**** Stored data ****
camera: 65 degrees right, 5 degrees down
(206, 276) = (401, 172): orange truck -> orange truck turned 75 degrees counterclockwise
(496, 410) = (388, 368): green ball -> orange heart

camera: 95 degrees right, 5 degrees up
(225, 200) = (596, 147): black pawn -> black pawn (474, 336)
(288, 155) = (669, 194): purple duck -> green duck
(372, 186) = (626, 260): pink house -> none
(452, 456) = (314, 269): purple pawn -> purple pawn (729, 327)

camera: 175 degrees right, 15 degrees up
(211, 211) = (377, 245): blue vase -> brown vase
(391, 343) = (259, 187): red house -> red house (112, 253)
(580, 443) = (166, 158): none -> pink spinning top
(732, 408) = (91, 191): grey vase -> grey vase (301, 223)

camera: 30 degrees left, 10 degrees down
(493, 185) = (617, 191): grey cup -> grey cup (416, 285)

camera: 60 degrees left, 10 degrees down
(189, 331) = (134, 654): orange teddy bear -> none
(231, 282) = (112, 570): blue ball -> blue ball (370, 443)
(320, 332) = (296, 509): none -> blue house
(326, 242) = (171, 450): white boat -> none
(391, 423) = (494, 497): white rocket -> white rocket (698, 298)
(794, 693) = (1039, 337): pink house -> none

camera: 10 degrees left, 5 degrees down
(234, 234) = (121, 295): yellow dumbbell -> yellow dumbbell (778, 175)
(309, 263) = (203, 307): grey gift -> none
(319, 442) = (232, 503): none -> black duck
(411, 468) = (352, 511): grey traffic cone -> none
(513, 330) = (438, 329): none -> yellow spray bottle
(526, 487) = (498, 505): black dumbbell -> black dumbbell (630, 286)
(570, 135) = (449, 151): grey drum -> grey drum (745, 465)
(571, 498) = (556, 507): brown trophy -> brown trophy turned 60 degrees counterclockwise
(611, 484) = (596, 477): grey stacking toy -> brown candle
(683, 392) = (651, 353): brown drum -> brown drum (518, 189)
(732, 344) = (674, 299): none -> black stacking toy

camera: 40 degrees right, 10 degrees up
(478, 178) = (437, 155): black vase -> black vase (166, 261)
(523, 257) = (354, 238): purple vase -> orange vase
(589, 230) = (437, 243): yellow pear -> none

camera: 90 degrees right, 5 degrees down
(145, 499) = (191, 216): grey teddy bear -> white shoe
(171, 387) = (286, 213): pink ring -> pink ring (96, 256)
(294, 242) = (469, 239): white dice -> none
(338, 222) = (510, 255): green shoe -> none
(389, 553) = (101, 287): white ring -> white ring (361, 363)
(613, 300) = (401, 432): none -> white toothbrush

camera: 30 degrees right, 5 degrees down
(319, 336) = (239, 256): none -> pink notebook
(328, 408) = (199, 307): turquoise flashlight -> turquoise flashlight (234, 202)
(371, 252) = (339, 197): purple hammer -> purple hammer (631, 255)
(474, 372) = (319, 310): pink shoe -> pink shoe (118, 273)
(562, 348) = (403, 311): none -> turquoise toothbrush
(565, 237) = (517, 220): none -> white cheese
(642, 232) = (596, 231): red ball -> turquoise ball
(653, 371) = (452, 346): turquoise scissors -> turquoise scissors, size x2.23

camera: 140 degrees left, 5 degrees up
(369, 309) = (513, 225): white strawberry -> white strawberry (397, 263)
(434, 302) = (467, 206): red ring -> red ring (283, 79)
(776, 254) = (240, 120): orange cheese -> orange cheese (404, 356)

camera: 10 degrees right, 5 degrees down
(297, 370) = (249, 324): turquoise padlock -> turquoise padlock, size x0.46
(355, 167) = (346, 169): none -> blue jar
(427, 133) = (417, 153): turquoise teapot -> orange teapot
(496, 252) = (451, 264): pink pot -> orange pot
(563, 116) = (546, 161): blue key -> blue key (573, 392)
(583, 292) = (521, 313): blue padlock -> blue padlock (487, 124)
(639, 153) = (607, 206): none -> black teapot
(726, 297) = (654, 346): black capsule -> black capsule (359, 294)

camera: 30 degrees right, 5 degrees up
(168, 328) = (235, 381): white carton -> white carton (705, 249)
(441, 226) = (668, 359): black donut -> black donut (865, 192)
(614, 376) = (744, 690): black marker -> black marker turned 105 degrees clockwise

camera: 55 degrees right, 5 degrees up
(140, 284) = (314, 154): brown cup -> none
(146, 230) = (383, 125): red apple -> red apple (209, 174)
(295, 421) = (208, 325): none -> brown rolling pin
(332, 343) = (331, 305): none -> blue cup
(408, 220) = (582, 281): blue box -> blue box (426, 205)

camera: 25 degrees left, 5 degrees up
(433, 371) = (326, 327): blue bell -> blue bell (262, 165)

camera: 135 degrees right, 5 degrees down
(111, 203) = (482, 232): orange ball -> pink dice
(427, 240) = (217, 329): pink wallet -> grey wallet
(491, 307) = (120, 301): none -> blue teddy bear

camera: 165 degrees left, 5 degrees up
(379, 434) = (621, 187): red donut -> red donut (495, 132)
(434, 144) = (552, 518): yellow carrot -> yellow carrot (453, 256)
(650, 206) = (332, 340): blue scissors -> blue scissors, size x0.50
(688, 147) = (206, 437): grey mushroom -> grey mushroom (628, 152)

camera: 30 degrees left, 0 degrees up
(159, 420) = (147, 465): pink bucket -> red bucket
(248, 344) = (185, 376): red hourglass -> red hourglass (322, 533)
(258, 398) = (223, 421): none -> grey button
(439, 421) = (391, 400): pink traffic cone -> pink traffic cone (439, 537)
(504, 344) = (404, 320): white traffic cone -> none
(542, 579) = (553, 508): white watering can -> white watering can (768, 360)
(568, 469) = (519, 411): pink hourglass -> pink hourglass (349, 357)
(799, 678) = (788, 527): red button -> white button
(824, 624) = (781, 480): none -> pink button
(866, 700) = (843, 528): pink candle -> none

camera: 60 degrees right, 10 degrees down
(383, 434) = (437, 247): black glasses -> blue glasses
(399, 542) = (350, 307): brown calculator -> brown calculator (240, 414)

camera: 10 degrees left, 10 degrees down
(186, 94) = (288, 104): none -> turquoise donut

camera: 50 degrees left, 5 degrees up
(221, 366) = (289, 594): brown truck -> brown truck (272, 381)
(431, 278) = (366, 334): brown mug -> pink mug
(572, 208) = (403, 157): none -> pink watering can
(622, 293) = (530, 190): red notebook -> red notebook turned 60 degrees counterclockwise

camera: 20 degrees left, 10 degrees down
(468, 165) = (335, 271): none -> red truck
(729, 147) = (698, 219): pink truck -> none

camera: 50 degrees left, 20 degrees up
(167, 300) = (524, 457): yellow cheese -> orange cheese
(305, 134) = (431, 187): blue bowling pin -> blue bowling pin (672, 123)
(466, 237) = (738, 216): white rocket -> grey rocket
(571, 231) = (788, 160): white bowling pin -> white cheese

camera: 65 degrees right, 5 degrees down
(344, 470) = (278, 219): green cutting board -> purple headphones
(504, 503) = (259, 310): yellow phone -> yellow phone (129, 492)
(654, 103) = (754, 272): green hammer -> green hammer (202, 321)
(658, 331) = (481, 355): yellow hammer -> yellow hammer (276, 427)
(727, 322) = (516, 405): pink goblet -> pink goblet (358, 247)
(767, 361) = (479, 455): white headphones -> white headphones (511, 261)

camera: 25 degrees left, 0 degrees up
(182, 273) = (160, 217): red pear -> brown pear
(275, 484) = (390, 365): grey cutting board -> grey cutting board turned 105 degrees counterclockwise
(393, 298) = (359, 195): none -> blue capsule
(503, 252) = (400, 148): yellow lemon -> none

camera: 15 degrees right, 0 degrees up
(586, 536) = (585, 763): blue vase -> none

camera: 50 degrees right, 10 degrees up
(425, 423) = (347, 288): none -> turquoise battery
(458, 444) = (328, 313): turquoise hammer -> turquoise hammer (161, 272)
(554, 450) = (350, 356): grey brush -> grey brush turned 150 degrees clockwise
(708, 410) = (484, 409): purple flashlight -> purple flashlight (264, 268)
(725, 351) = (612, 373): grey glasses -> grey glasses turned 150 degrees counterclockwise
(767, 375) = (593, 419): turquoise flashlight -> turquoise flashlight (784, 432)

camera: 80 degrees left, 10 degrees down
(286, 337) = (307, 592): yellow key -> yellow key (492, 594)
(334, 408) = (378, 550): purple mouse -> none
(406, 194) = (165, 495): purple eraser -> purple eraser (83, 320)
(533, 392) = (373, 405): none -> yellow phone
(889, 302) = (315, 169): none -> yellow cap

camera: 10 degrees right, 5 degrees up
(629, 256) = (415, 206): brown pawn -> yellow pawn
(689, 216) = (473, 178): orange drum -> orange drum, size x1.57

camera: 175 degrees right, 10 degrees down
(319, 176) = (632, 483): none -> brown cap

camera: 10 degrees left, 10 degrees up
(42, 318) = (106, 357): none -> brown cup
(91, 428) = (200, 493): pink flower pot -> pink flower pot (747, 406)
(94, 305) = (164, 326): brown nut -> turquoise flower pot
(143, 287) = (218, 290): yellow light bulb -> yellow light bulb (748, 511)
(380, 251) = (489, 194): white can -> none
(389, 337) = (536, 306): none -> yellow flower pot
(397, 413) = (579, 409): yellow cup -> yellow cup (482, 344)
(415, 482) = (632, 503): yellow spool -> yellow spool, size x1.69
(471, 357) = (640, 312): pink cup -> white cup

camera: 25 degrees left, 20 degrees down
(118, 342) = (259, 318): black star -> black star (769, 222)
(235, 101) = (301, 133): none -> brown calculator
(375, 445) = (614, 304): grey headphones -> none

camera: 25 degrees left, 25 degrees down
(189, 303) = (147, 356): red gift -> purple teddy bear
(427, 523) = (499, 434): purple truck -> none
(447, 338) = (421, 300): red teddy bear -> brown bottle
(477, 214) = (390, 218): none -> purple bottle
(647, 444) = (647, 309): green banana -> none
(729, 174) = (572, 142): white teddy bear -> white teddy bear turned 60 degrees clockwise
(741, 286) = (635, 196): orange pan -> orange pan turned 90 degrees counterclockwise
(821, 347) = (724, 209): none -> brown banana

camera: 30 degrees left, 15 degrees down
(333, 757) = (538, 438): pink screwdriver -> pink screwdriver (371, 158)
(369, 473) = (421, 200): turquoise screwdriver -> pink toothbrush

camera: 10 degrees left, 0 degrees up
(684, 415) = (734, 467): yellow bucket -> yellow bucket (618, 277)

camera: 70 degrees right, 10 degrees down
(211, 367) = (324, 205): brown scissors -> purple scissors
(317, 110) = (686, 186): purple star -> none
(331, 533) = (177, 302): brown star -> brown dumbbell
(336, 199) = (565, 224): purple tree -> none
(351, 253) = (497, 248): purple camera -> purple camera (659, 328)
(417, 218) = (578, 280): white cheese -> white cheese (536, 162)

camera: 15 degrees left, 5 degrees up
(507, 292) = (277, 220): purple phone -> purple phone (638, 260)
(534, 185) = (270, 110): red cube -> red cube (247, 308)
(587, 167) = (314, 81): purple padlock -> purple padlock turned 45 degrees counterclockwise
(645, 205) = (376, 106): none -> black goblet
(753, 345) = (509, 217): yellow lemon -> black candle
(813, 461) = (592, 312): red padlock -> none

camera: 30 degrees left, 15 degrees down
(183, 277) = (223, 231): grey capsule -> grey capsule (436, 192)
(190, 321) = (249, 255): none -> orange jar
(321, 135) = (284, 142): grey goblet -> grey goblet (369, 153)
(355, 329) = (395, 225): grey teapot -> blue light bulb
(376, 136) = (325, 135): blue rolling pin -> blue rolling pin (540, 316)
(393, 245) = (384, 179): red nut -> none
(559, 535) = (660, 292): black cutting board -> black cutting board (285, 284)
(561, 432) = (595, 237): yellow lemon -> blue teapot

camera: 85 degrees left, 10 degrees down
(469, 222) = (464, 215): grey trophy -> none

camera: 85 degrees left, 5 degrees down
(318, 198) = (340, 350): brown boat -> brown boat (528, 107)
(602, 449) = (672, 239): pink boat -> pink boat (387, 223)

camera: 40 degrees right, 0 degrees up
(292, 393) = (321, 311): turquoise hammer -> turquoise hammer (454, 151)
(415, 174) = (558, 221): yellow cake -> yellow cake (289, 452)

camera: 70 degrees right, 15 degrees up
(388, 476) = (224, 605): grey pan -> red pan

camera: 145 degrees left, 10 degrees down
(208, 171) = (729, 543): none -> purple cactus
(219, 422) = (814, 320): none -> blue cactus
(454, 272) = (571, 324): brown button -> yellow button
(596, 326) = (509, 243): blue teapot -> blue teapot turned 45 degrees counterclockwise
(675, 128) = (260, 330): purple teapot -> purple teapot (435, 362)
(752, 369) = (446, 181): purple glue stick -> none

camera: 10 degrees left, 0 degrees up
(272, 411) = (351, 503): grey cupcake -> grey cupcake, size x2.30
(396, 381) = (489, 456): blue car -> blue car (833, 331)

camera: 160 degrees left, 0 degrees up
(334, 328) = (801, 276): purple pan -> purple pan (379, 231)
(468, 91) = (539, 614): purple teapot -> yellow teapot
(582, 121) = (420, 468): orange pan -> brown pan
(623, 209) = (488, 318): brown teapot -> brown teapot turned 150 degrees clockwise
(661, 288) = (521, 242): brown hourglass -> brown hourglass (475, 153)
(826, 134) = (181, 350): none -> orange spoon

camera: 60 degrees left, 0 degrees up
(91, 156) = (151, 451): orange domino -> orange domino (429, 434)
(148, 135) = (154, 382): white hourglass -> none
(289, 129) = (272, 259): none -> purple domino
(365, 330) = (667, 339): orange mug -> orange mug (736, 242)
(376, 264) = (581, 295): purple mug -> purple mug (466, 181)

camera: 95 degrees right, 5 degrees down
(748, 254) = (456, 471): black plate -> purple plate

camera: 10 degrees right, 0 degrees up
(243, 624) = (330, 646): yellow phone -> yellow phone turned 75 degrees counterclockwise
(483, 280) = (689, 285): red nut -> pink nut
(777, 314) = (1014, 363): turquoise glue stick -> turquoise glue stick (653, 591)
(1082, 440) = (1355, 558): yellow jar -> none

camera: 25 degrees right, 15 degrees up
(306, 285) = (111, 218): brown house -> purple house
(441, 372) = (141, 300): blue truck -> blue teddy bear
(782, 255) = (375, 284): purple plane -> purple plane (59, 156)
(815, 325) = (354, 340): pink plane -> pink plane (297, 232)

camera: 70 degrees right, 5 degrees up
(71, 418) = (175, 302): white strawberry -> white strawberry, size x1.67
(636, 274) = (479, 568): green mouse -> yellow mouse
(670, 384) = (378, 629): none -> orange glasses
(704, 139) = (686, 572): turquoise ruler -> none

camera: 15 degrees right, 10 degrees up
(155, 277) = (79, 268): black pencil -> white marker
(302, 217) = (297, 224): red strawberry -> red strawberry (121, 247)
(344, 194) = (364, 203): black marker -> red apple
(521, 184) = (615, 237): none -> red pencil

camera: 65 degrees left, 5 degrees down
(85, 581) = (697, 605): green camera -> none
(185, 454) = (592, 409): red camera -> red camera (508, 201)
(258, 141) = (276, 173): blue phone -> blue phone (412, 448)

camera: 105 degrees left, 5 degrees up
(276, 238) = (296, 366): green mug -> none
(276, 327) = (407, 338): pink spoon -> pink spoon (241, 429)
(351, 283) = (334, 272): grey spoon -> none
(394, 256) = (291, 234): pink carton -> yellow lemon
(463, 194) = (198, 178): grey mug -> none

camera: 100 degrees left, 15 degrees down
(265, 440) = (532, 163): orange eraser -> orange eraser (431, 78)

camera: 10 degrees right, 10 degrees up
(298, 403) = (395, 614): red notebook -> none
****
**Problem requirements**. Give back exactly the lines above, from the line containing "camera: 15 degrees right, 0 degrees up" through the line containing "(319, 176) = (632, 483): none -> brown cap", with both end lines and nothing more.

**Response box**.
camera: 15 degrees right, 0 degrees up
(586, 536) = (585, 763): blue vase -> none

camera: 50 degrees right, 10 degrees up
(425, 423) = (347, 288): none -> turquoise battery
(458, 444) = (328, 313): turquoise hammer -> turquoise hammer (161, 272)
(554, 450) = (350, 356): grey brush -> grey brush turned 150 degrees clockwise
(708, 410) = (484, 409): purple flashlight -> purple flashlight (264, 268)
(725, 351) = (612, 373): grey glasses -> grey glasses turned 150 degrees counterclockwise
(767, 375) = (593, 419): turquoise flashlight -> turquoise flashlight (784, 432)

camera: 80 degrees left, 10 degrees down
(286, 337) = (307, 592): yellow key -> yellow key (492, 594)
(334, 408) = (378, 550): purple mouse -> none
(406, 194) = (165, 495): purple eraser -> purple eraser (83, 320)
(533, 392) = (373, 405): none -> yellow phone
(889, 302) = (315, 169): none -> yellow cap

camera: 10 degrees right, 5 degrees up
(629, 256) = (415, 206): brown pawn -> yellow pawn
(689, 216) = (473, 178): orange drum -> orange drum, size x1.57

camera: 175 degrees right, 10 degrees down
(319, 176) = (632, 483): none -> brown cap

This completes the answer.